### Assignment
Copy every line from the one containing "TR1: NPN 2N2222" through the last line of the records below, both included, and nothing else.

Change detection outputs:
Segment Open
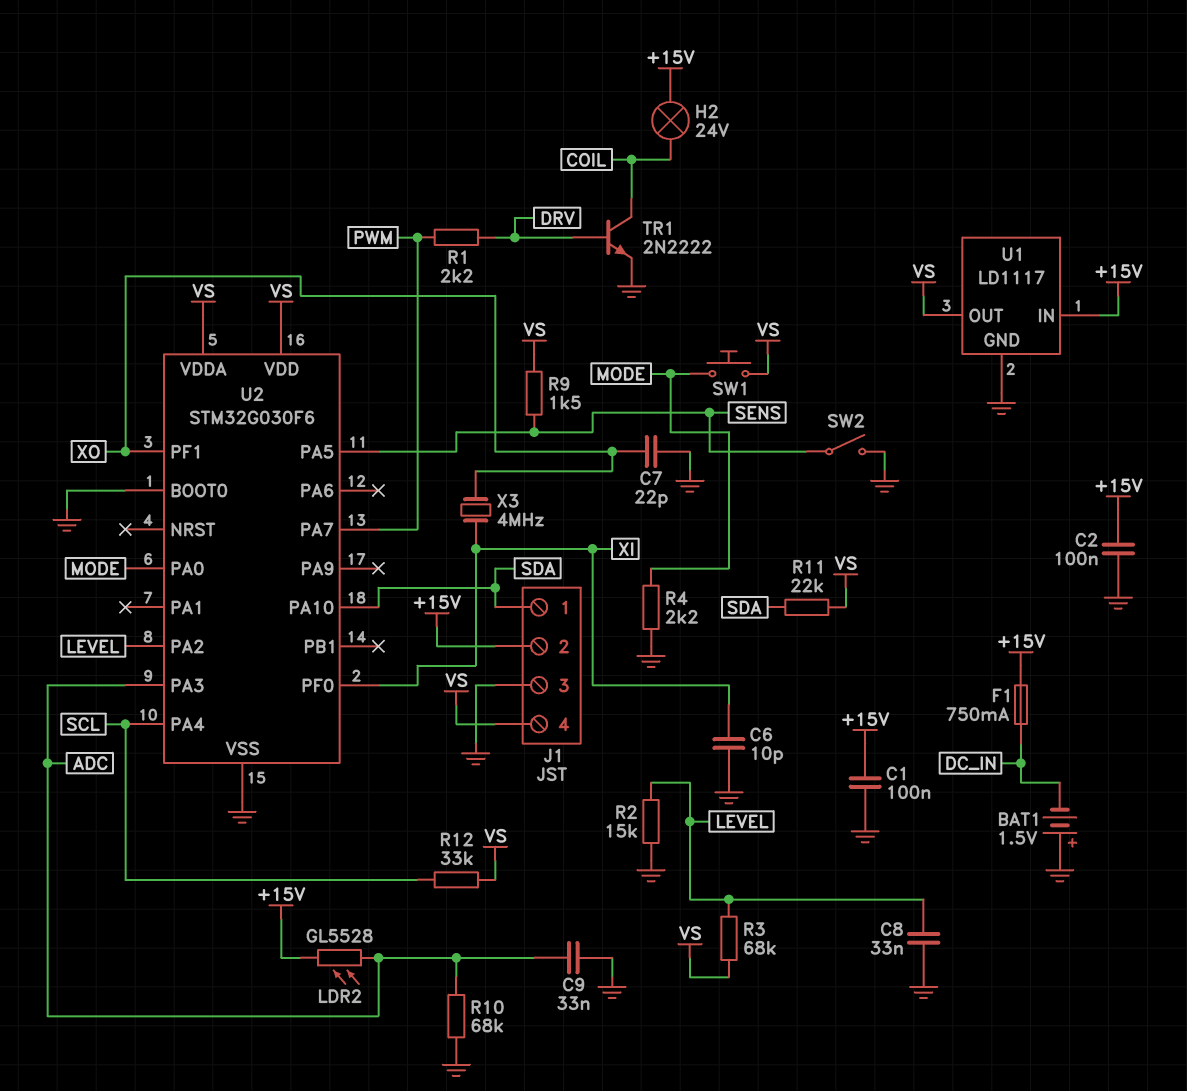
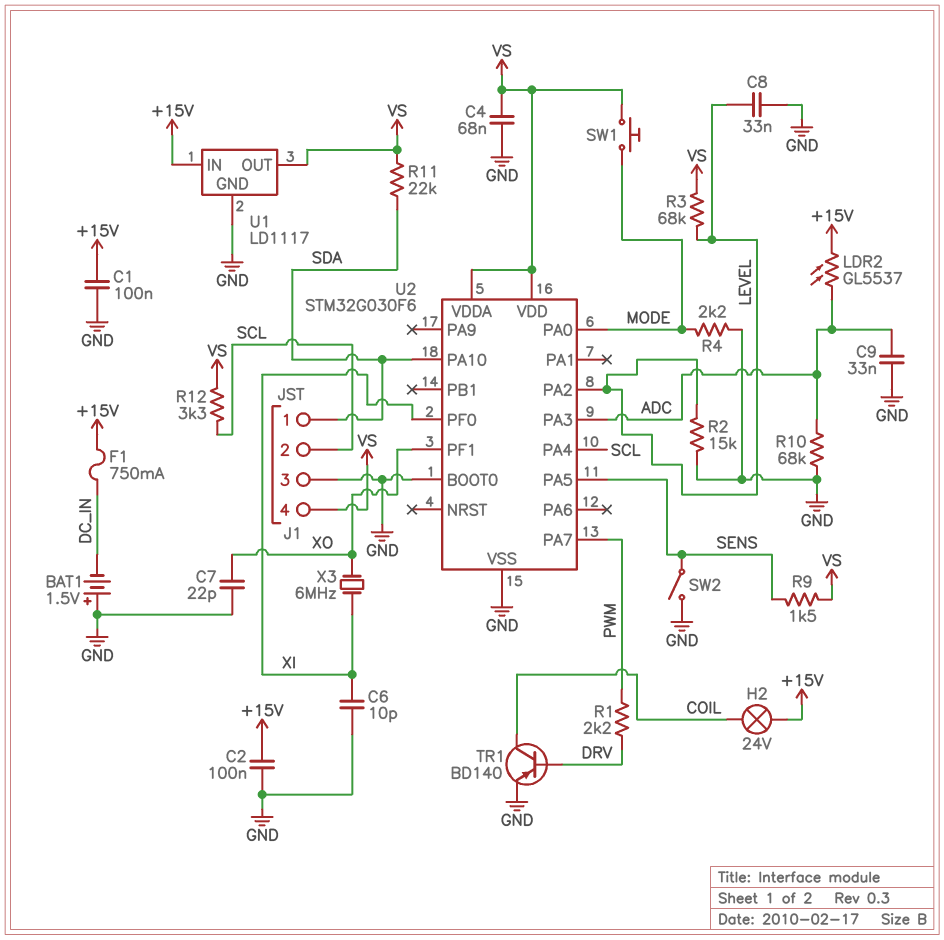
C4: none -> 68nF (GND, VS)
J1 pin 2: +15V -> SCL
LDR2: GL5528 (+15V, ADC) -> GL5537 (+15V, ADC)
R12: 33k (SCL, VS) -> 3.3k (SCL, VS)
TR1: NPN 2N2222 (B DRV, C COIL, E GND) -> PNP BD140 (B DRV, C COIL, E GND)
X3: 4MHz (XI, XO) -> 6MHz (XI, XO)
Segment Closed
### Written answer
TR1: NPN 2N2222 (B DRV, C COIL, E GND) -> PNP BD140 (B DRV, C COIL, E GND)
X3: 4MHz (XI, XO) -> 6MHz (XI, XO)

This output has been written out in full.